(Data records)

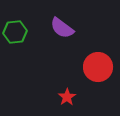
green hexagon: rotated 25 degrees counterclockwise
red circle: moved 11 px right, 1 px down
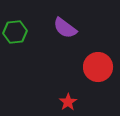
purple semicircle: moved 3 px right
red star: moved 1 px right, 5 px down
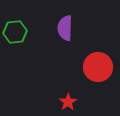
purple semicircle: rotated 55 degrees clockwise
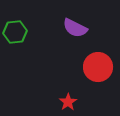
purple semicircle: moved 10 px right; rotated 65 degrees counterclockwise
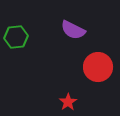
purple semicircle: moved 2 px left, 2 px down
green hexagon: moved 1 px right, 5 px down
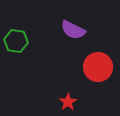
green hexagon: moved 4 px down; rotated 15 degrees clockwise
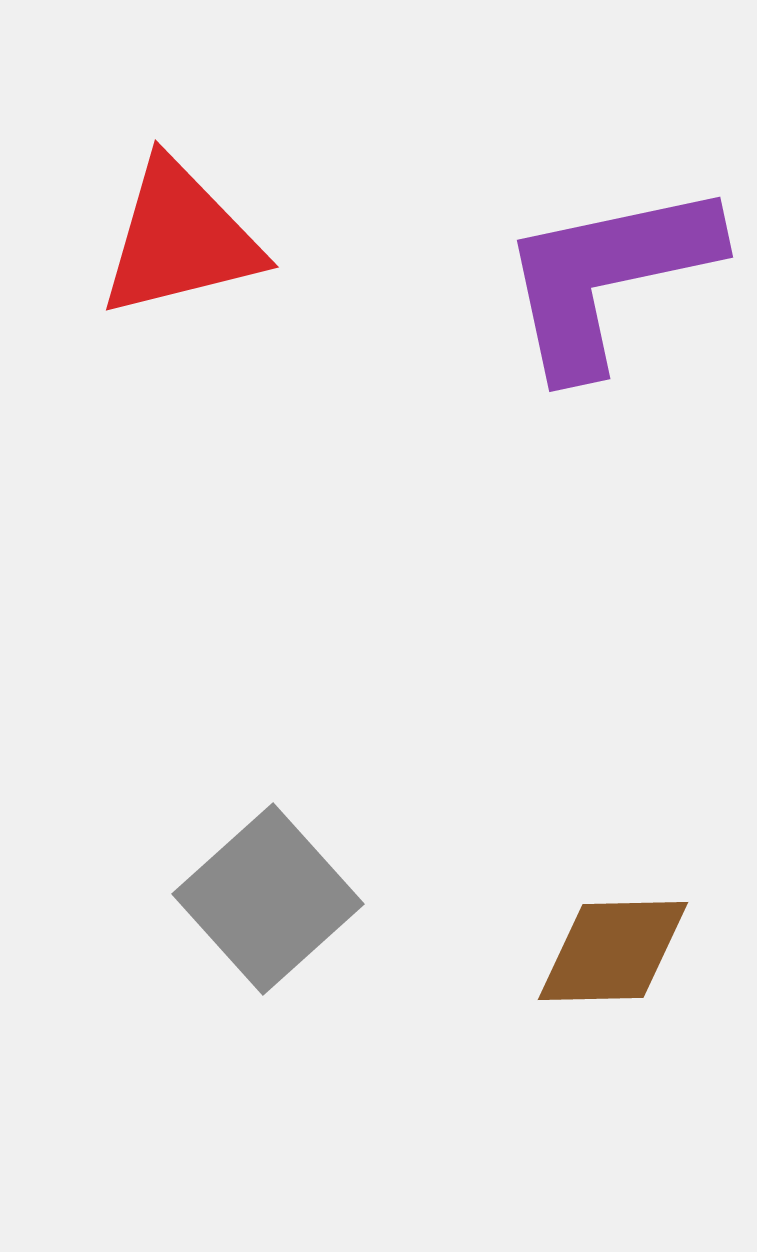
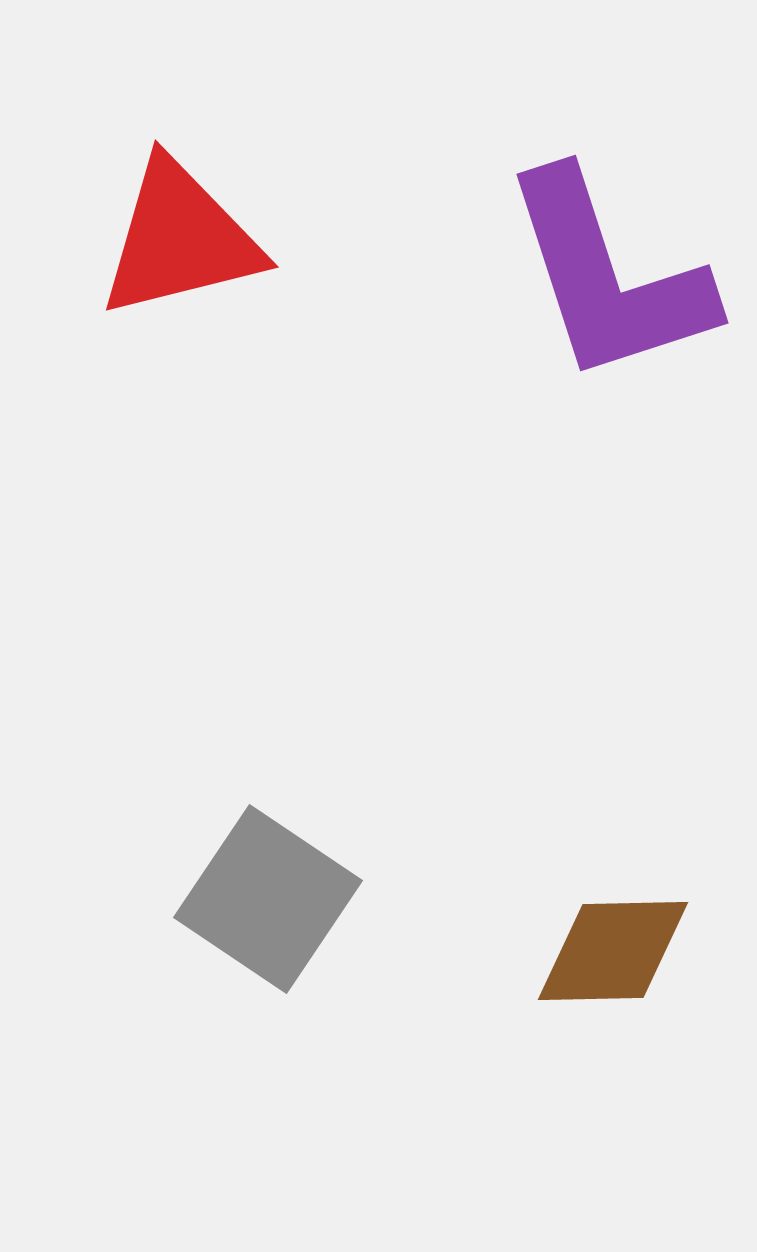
purple L-shape: rotated 96 degrees counterclockwise
gray square: rotated 14 degrees counterclockwise
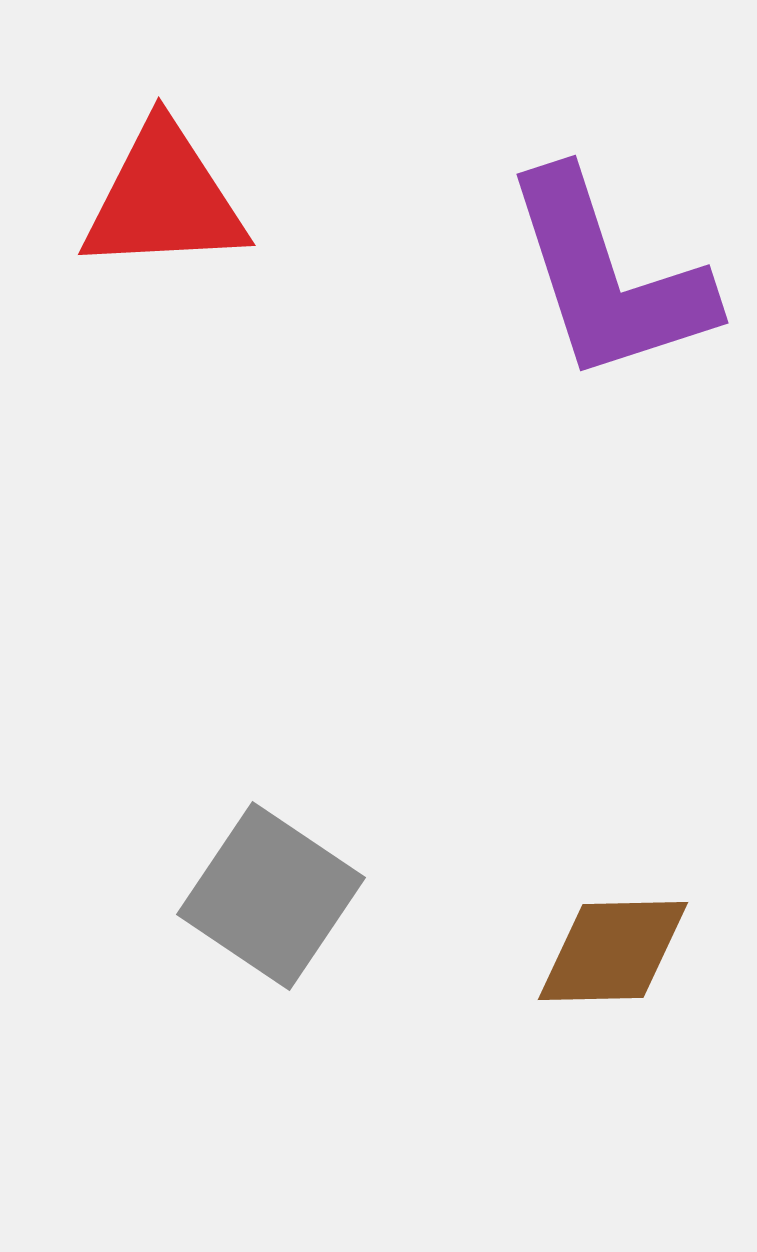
red triangle: moved 16 px left, 40 px up; rotated 11 degrees clockwise
gray square: moved 3 px right, 3 px up
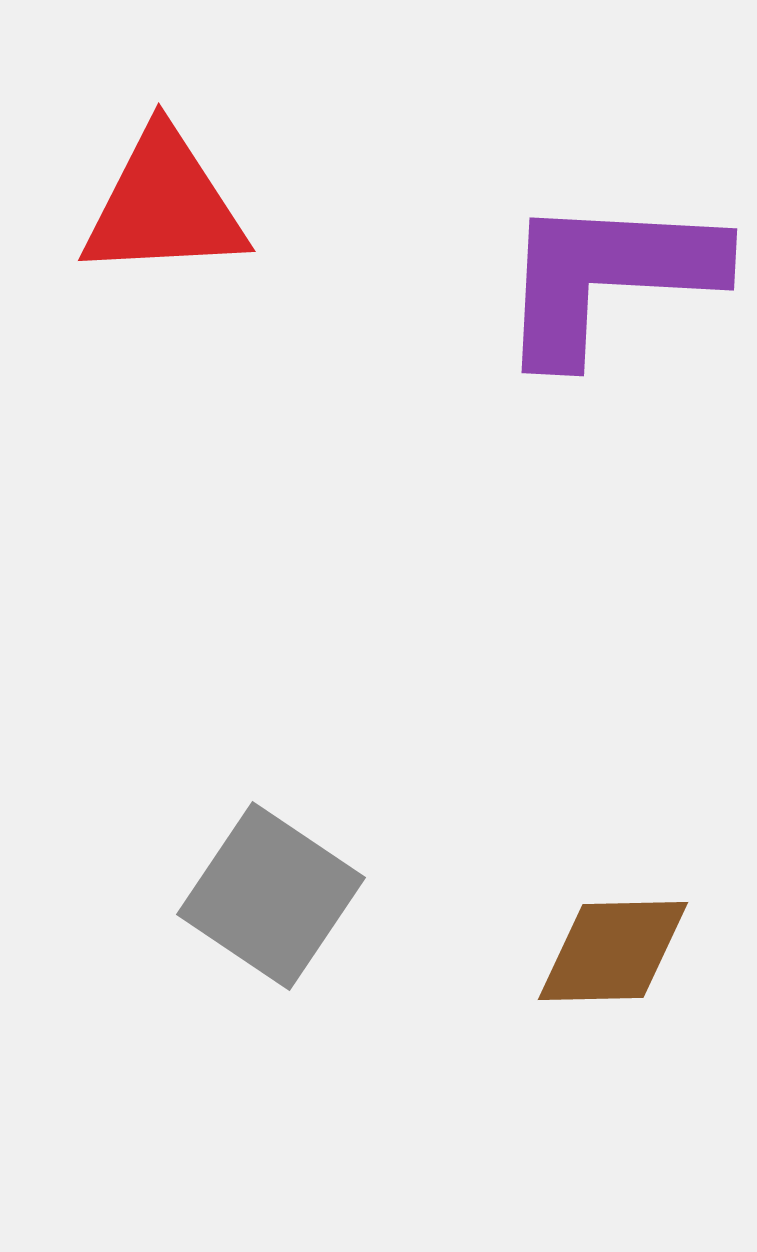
red triangle: moved 6 px down
purple L-shape: rotated 111 degrees clockwise
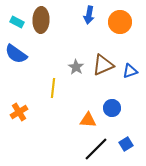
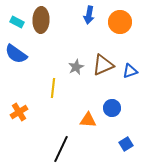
gray star: rotated 14 degrees clockwise
black line: moved 35 px left; rotated 20 degrees counterclockwise
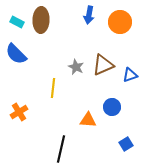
blue semicircle: rotated 10 degrees clockwise
gray star: rotated 21 degrees counterclockwise
blue triangle: moved 4 px down
blue circle: moved 1 px up
black line: rotated 12 degrees counterclockwise
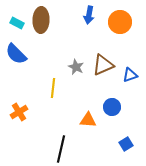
cyan rectangle: moved 1 px down
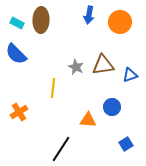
brown triangle: rotated 15 degrees clockwise
black line: rotated 20 degrees clockwise
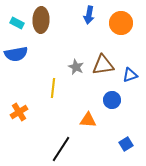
orange circle: moved 1 px right, 1 px down
blue semicircle: rotated 55 degrees counterclockwise
blue circle: moved 7 px up
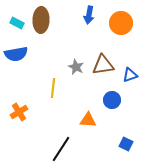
blue square: rotated 32 degrees counterclockwise
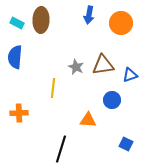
blue semicircle: moved 1 px left, 3 px down; rotated 105 degrees clockwise
orange cross: moved 1 px down; rotated 30 degrees clockwise
black line: rotated 16 degrees counterclockwise
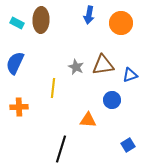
blue semicircle: moved 6 px down; rotated 20 degrees clockwise
orange cross: moved 6 px up
blue square: moved 2 px right, 1 px down; rotated 32 degrees clockwise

▶ Stated exercise
Recast the lines of the listing above as a numbered list, leaving out any blank lines and every picture marker.

▶ Expected answer
1. green hexagon: rotated 25 degrees counterclockwise
2. red circle: moved 11 px right, 1 px down
3. purple semicircle: moved 3 px right
4. red star: moved 1 px right, 5 px down
5. purple semicircle: rotated 55 degrees clockwise
6. purple semicircle: moved 10 px right; rotated 65 degrees counterclockwise
7. purple semicircle: moved 2 px left, 2 px down
8. green hexagon: moved 1 px right, 5 px down
9. green hexagon: moved 4 px down; rotated 15 degrees clockwise
10. purple L-shape: rotated 96 degrees counterclockwise
11. gray square: rotated 14 degrees counterclockwise
12. red triangle: moved 16 px left, 40 px up; rotated 11 degrees clockwise
13. gray square: moved 3 px right, 3 px up
14. red triangle: moved 6 px down
15. purple L-shape: rotated 111 degrees clockwise
16. gray star: rotated 14 degrees clockwise
17. black line: moved 35 px left; rotated 20 degrees counterclockwise
18. blue semicircle: rotated 10 degrees clockwise
19. gray star: rotated 21 degrees counterclockwise
20. blue triangle: moved 4 px down
21. blue circle: moved 1 px up
22. black line: rotated 12 degrees counterclockwise
23. cyan rectangle: moved 1 px down
24. brown triangle: rotated 15 degrees clockwise
25. black line: rotated 20 degrees clockwise
26. orange circle: moved 1 px right, 1 px down
27. blue semicircle: rotated 55 degrees counterclockwise
28. blue circle: moved 7 px up
29. blue square: rotated 32 degrees counterclockwise
30. blue semicircle: moved 1 px left, 3 px down; rotated 105 degrees clockwise
31. orange cross: moved 1 px down; rotated 30 degrees clockwise
32. black line: rotated 16 degrees counterclockwise
33. blue semicircle: moved 6 px down; rotated 20 degrees clockwise
34. orange cross: moved 6 px up
35. blue square: moved 2 px right, 1 px down; rotated 32 degrees clockwise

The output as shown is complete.